■ **What to do**:
Leaving pictures aside, set down each line exactly, from the first line of the data to the line with "orange ball [357,99,388,131]", both included.

Object change descriptions

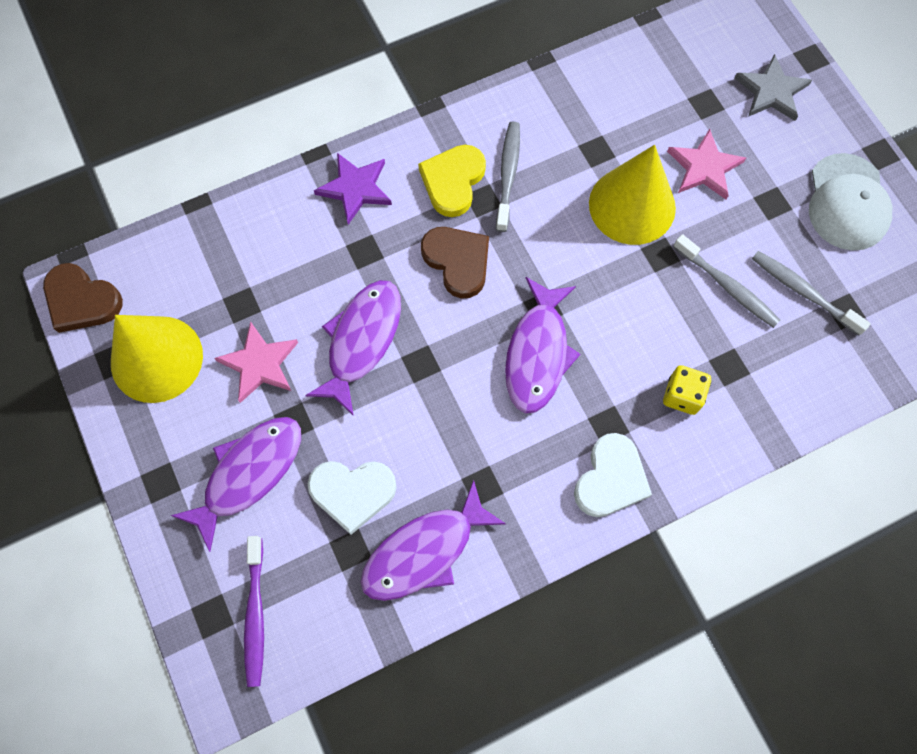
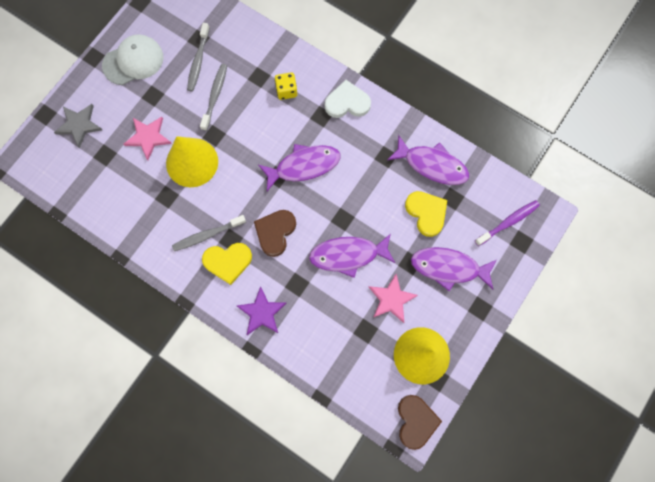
camera: 120 degrees left, 5 degrees up
white heart [308,461,397,535] -> yellow heart [405,191,447,237]

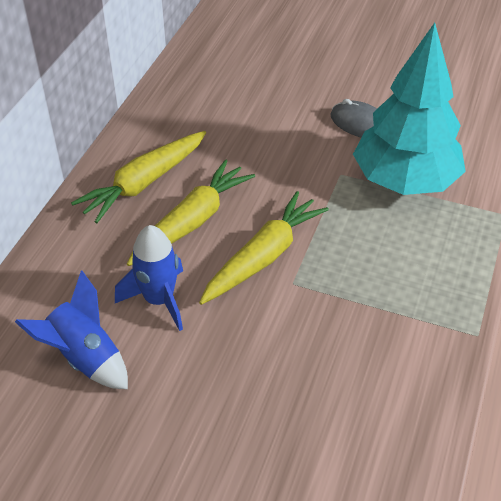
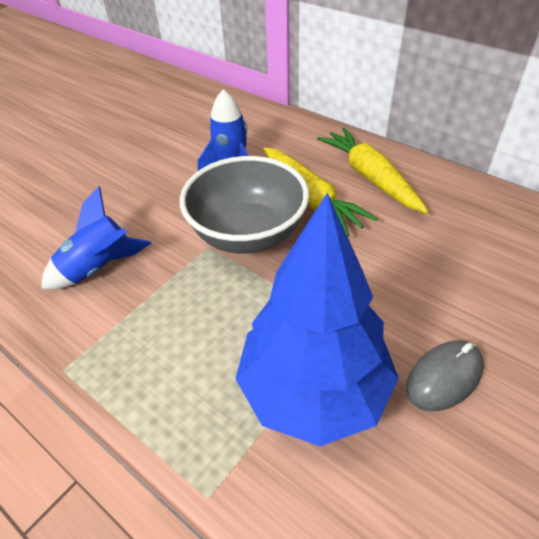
camera: 110 degrees right, 0 degrees up
blue rocket [15,270,128,389] -> blue rocket moved to [41,186,151,289]
yellow carrot [199,191,329,305] -> grey bowl [180,156,309,254]
turquoise tree [353,23,466,195] -> blue tree [235,193,399,446]

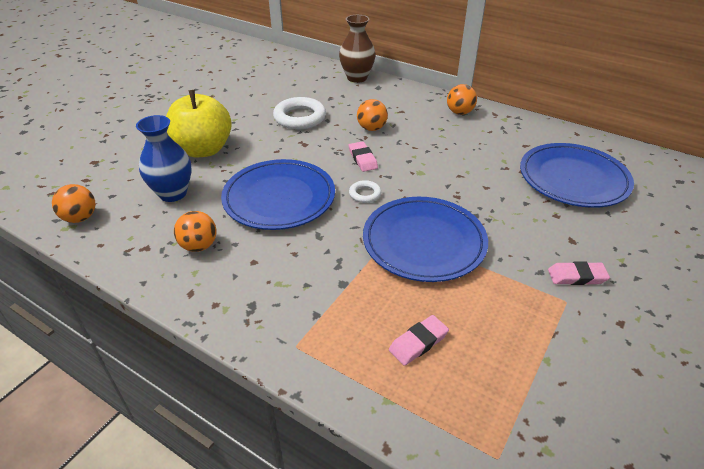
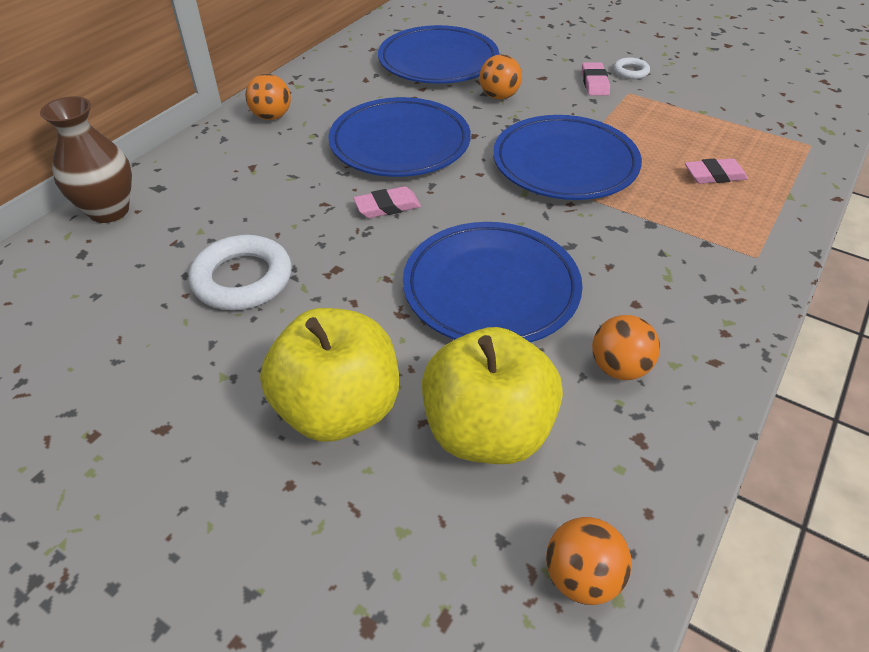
camera: 90 degrees left, 5 degrees up
blue vase [136,115,192,202] -> yellow apple [422,327,563,464]
white ring [349,180,381,203] -> white ring moved to [614,57,650,79]
orange ball [357,99,388,131] -> orange ball moved to [479,54,522,100]
pink eraser [389,315,449,366] -> pink eraser turned 60 degrees counterclockwise [685,158,748,184]
none -> blue plate [329,97,471,177]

■ **Result of the exercise**:
camera: 120 degrees left, 5 degrees up
white heart [308,461,397,535] -> yellow heart [405,191,447,237]

camera: 110 degrees right, 0 degrees up
blue rocket [15,270,128,389] -> blue rocket moved to [41,186,151,289]
yellow carrot [199,191,329,305] -> grey bowl [180,156,309,254]
turquoise tree [353,23,466,195] -> blue tree [235,193,399,446]

camera: 90 degrees left, 5 degrees up
blue vase [136,115,192,202] -> yellow apple [422,327,563,464]
white ring [349,180,381,203] -> white ring moved to [614,57,650,79]
orange ball [357,99,388,131] -> orange ball moved to [479,54,522,100]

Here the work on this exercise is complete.